Information supplied:
↓↓↓
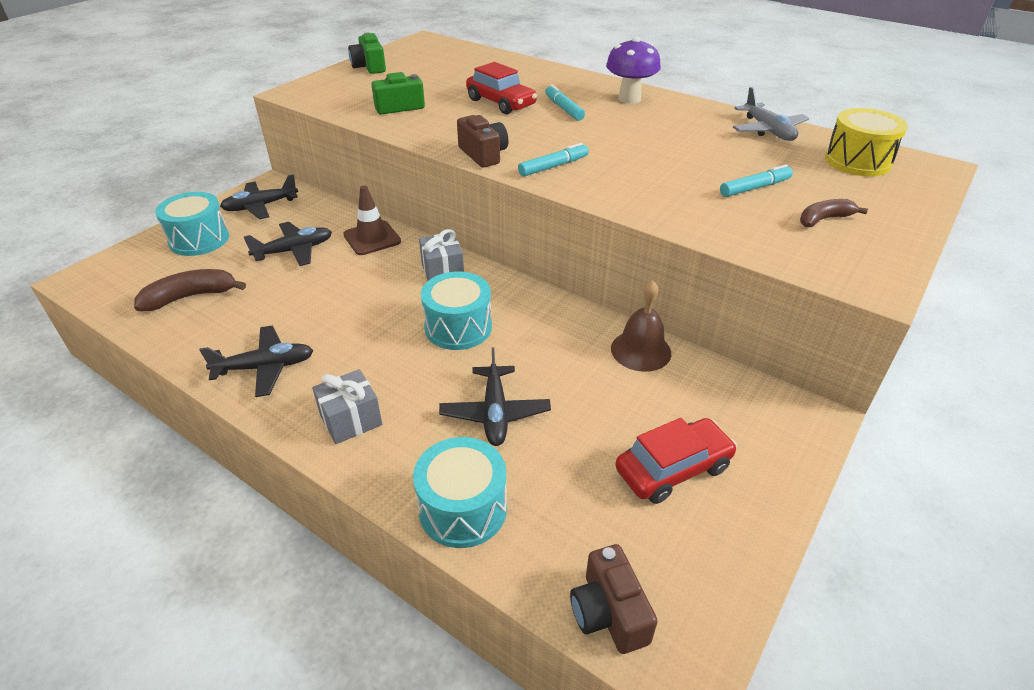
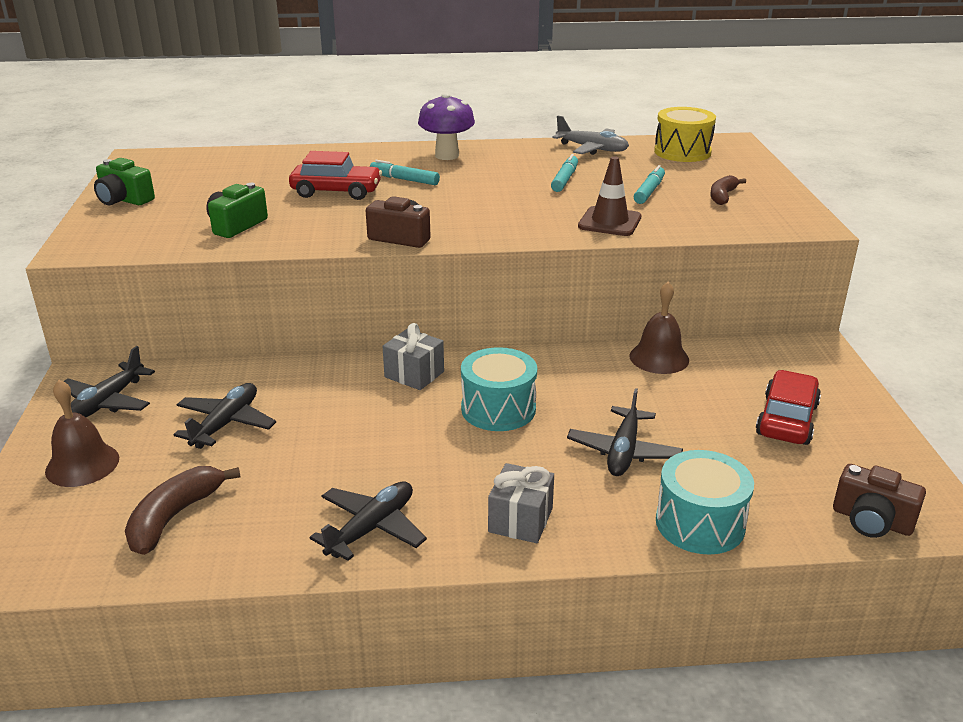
camera: 40 degrees left, 10 degrees down
(199, 239) = (82, 464): turquoise drum -> brown bell
(372, 238) = (295, 377): brown traffic cone -> brown traffic cone (609, 222)
(495, 413) = (623, 451): black plane -> black plane turned 60 degrees clockwise
(553, 166) = (479, 226): turquoise marker -> turquoise marker (565, 179)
↑↑↑
Work task: Extract every line containing the string "degrees" from the material.

Finished exercise:
camera: 40 degrees left, 10 degrees down
(495, 413) = (623, 451): black plane -> black plane turned 60 degrees clockwise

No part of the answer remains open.